What to work on: From the line with "SONAR3 pin GND: none -> GND" through the line with "TFT pin SDI: D2 -> D3", repeat the entries verbatim, both end lines included, and add nothing.

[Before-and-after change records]
Segment Open

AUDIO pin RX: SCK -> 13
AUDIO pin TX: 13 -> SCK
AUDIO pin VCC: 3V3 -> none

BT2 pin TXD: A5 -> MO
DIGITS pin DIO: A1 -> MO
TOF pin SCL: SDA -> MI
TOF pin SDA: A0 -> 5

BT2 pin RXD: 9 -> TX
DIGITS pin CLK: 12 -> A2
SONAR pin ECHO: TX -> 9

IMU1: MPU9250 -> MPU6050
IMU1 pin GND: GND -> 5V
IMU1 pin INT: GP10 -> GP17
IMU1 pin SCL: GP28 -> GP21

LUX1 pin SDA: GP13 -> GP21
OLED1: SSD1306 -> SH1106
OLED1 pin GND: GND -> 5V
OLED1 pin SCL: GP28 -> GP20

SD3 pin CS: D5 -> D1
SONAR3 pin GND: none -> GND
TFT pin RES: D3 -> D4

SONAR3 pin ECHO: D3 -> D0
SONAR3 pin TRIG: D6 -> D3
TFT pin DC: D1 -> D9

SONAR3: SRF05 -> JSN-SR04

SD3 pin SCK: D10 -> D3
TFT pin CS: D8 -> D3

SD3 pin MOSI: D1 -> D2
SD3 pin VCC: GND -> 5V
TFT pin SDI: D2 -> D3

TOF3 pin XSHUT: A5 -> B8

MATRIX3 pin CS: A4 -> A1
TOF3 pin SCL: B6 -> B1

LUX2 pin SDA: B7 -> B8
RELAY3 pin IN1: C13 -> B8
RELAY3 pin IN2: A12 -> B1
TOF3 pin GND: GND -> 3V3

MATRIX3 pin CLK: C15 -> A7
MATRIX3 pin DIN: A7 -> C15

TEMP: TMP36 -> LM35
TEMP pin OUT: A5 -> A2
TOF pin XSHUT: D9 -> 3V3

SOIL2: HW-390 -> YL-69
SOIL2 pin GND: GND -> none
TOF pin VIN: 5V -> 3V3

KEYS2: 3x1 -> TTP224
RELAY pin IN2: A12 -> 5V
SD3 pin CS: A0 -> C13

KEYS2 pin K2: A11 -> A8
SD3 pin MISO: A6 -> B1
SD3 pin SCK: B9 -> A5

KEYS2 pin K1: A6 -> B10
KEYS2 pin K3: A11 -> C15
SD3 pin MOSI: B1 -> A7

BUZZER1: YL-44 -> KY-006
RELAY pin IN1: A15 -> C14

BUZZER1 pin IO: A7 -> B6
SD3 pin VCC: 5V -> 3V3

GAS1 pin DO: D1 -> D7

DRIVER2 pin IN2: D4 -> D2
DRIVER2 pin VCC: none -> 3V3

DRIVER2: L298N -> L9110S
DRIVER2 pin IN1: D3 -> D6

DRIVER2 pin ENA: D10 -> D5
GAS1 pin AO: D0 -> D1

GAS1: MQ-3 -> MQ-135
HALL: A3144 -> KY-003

Segment Closed

Response below:
SONAR3 pin GND: none -> GND
TFT pin RES: D3 -> D4

SONAR3 pin ECHO: D3 -> D0
SONAR3 pin TRIG: D6 -> D3
TFT pin DC: D1 -> D9

SONAR3: SRF05 -> JSN-SR04

SD3 pin SCK: D10 -> D3
TFT pin CS: D8 -> D3

SD3 pin MOSI: D1 -> D2
SD3 pin VCC: GND -> 5V
TFT pin SDI: D2 -> D3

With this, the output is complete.